- WHAT IS EXPECTED -
The response must be the exact lines from the one that contains "none -> brown brick A7:D8 level 1" through the end of the material, with no pictures and no additional lines.

══ RECORDS PROVIDED ══

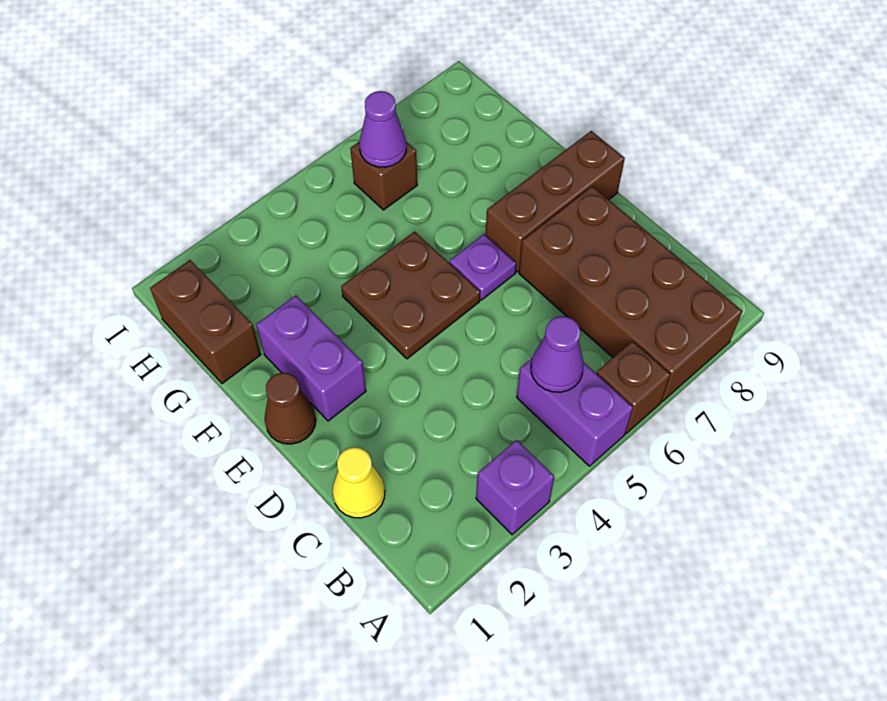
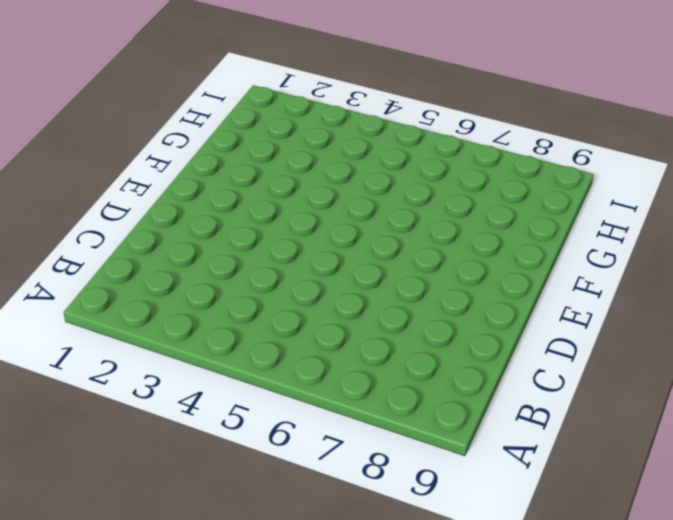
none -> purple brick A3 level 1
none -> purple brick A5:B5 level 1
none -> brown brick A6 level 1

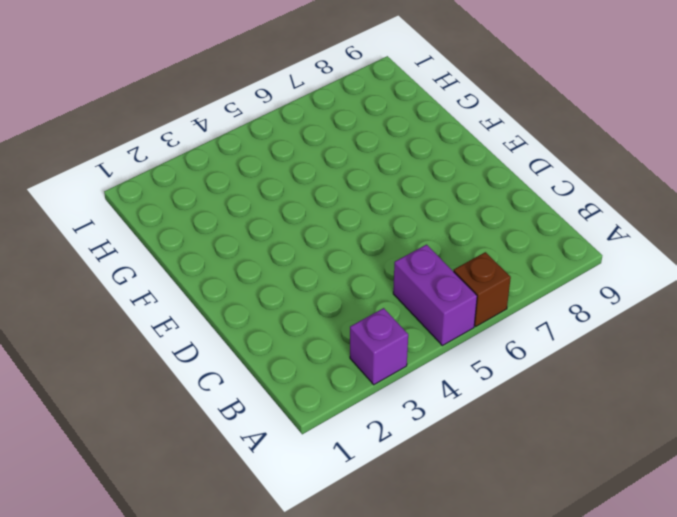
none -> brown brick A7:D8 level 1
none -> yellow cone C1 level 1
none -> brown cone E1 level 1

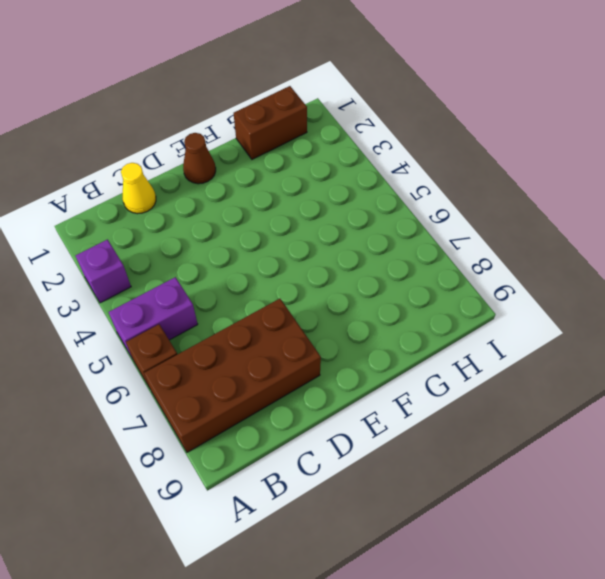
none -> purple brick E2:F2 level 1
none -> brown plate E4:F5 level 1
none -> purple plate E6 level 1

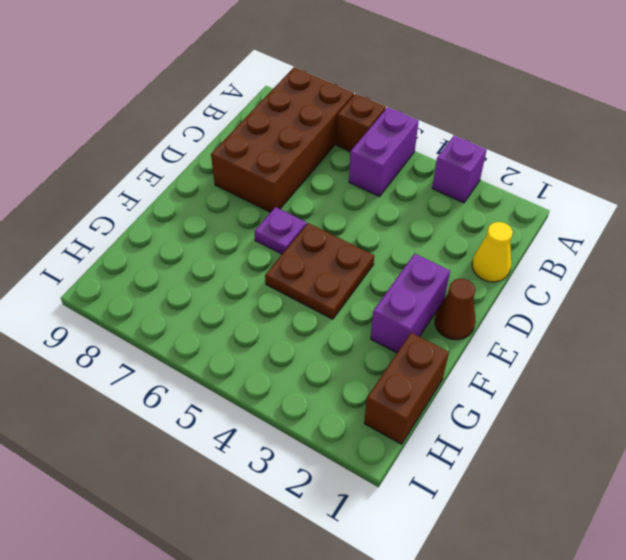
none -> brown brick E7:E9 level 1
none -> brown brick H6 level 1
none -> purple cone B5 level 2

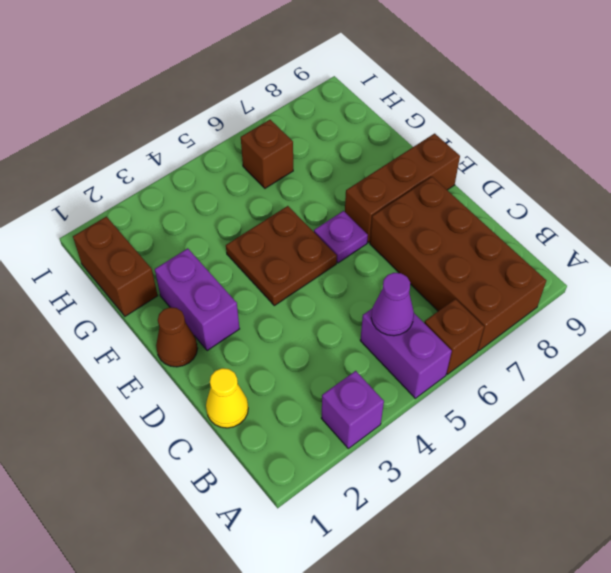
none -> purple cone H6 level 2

═══

- OUTPUT -
none -> brown brick A7:D8 level 1
none -> yellow cone C1 level 1
none -> brown cone E1 level 1

none -> purple brick E2:F2 level 1
none -> brown plate E4:F5 level 1
none -> purple plate E6 level 1

none -> brown brick E7:E9 level 1
none -> brown brick H6 level 1
none -> purple cone B5 level 2

none -> purple cone H6 level 2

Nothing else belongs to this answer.